(Aim of the task):
Within the listing below, please copy exactly the lines between the line holding "relocated | pill" and the line holding "can (green) |", inclusive.

(Records provided):
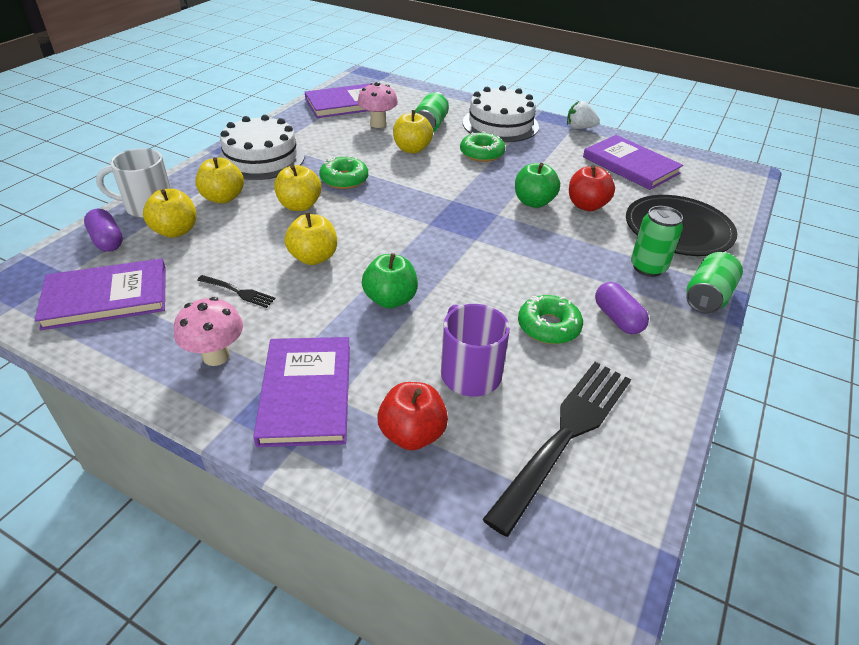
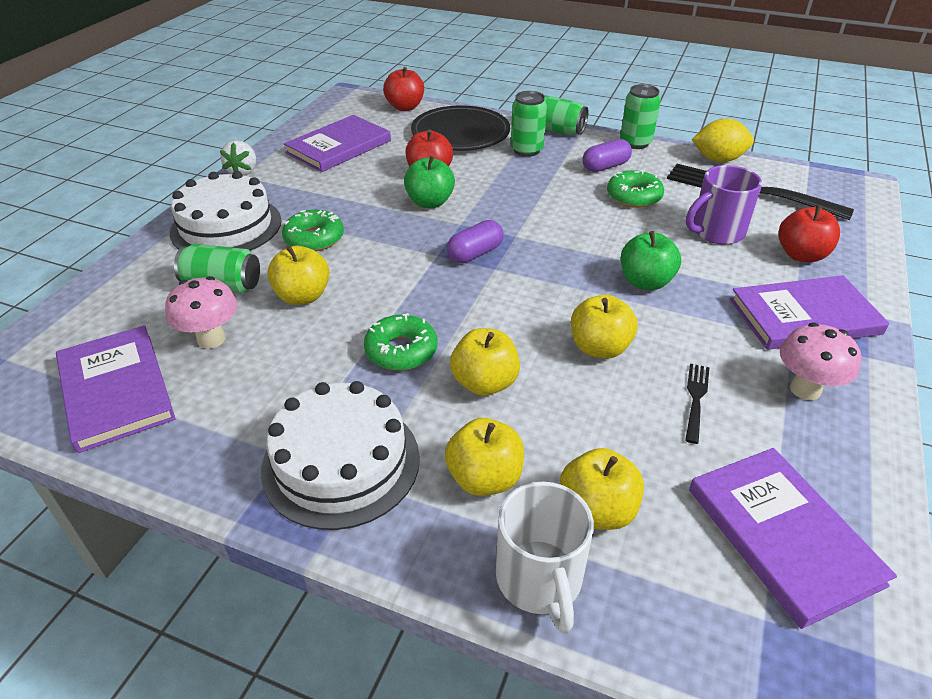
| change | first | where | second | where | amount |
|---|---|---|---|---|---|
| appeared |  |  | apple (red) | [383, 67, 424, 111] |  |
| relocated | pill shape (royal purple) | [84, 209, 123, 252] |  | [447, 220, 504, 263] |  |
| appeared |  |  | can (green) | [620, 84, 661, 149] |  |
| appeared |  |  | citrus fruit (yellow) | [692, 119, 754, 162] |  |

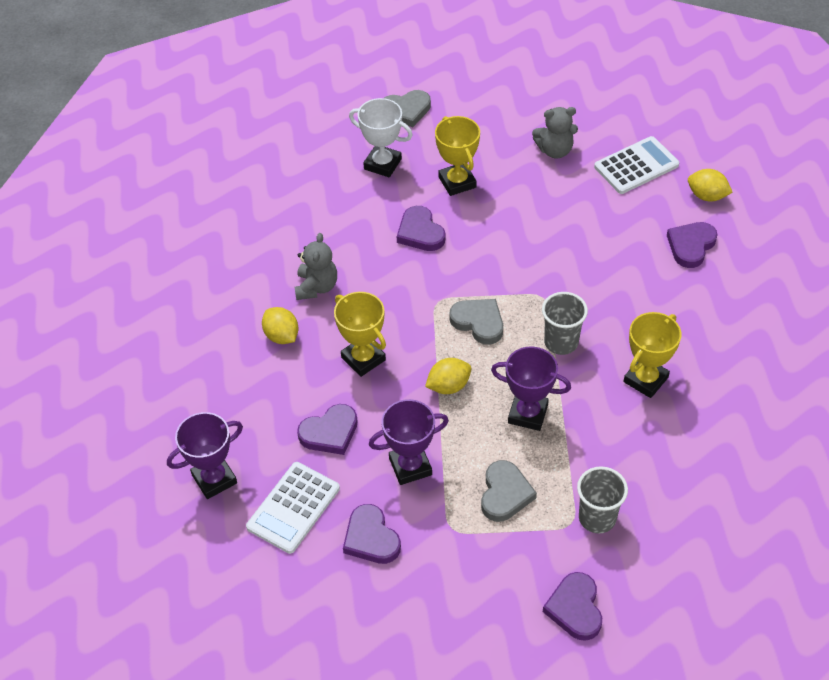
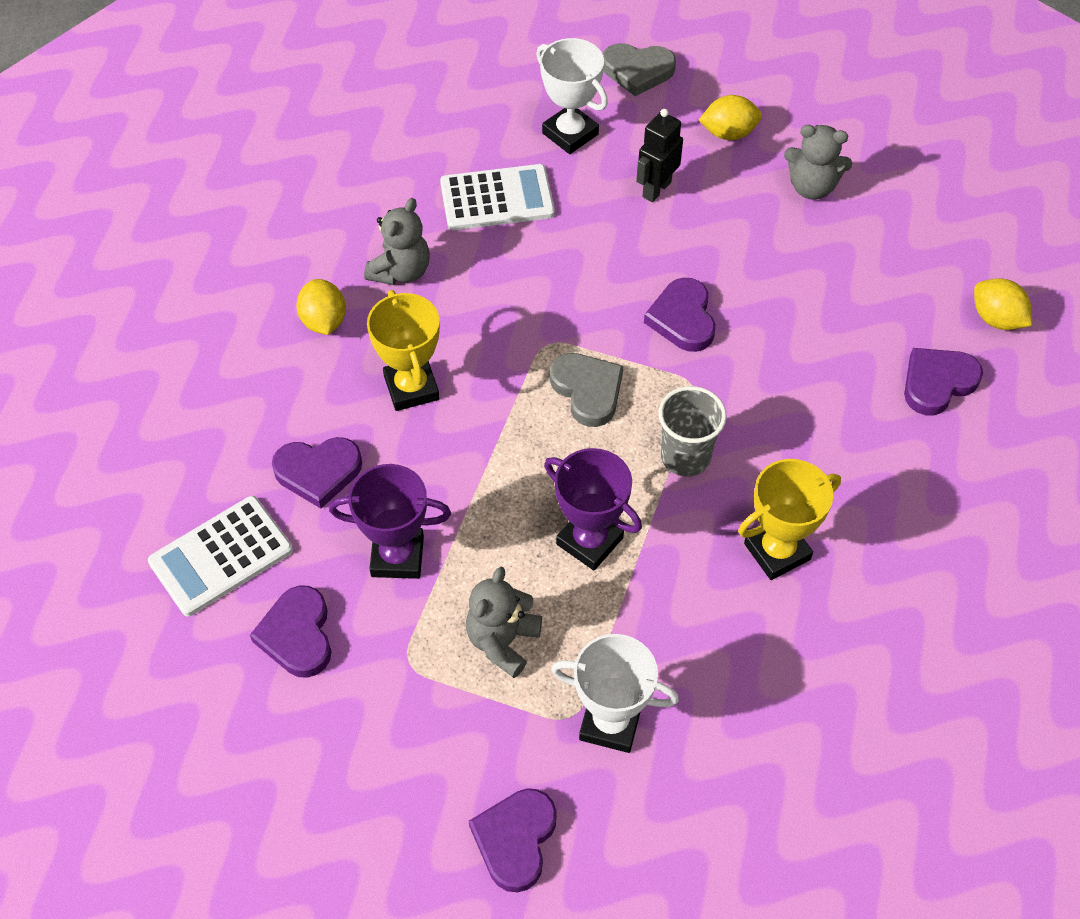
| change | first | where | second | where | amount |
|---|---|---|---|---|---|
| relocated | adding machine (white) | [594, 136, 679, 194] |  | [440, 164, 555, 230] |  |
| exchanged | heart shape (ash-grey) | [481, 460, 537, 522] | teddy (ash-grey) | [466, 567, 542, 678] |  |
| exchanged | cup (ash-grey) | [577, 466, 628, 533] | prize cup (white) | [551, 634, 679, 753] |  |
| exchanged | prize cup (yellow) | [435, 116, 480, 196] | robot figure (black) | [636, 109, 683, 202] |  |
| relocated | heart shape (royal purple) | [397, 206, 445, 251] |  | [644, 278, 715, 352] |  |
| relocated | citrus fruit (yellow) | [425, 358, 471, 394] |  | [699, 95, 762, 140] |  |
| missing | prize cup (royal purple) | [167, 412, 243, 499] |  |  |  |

---

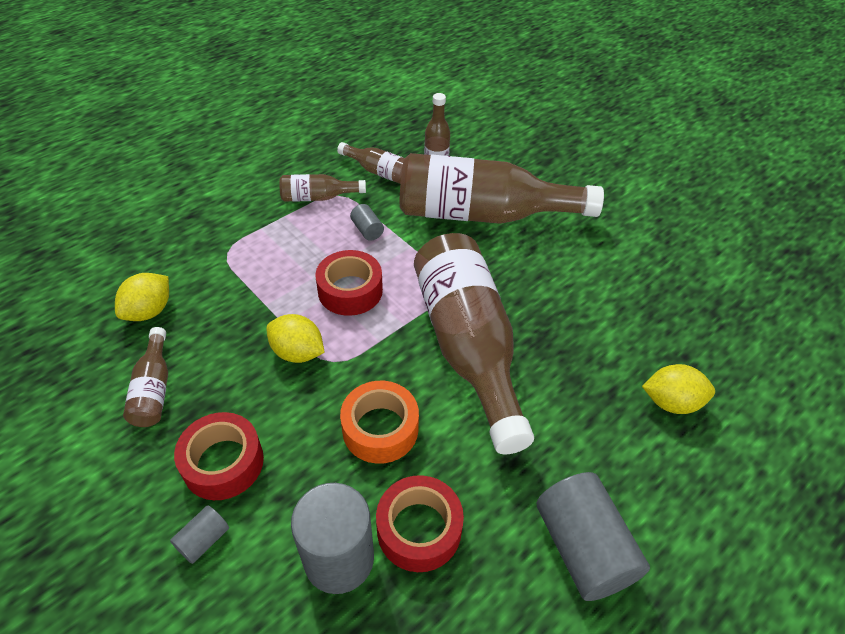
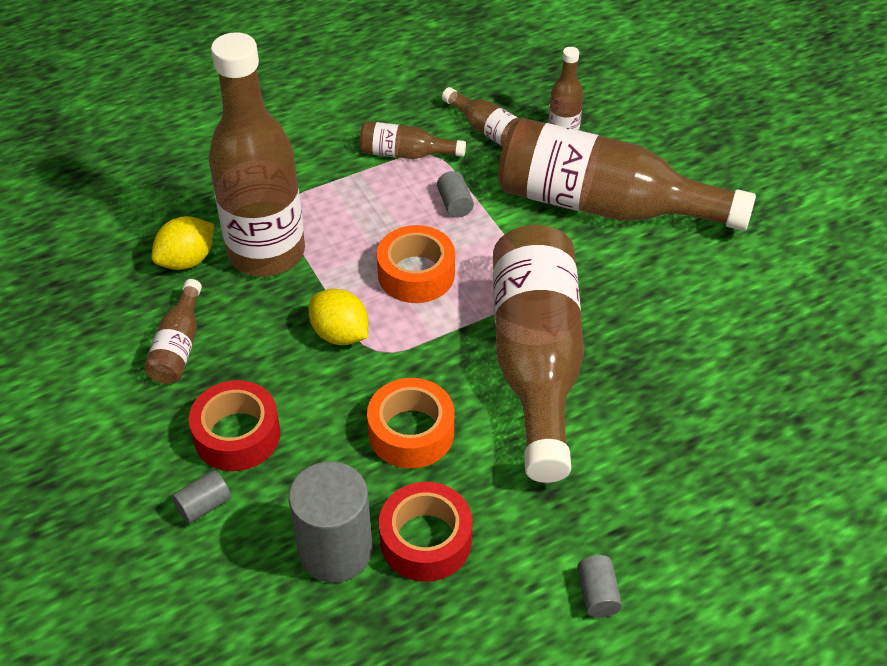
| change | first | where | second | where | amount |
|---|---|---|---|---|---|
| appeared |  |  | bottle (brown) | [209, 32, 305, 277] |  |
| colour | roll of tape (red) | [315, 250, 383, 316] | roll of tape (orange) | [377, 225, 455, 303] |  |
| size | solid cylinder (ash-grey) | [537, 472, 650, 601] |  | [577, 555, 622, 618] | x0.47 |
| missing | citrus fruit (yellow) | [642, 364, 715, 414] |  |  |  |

(Result for this exercise):
| relocated | pill shape (royal purple) | [84, 209, 123, 252] |  | [447, 220, 504, 263] |  |
| appeared |  |  | can (green) | [620, 84, 661, 149] |  |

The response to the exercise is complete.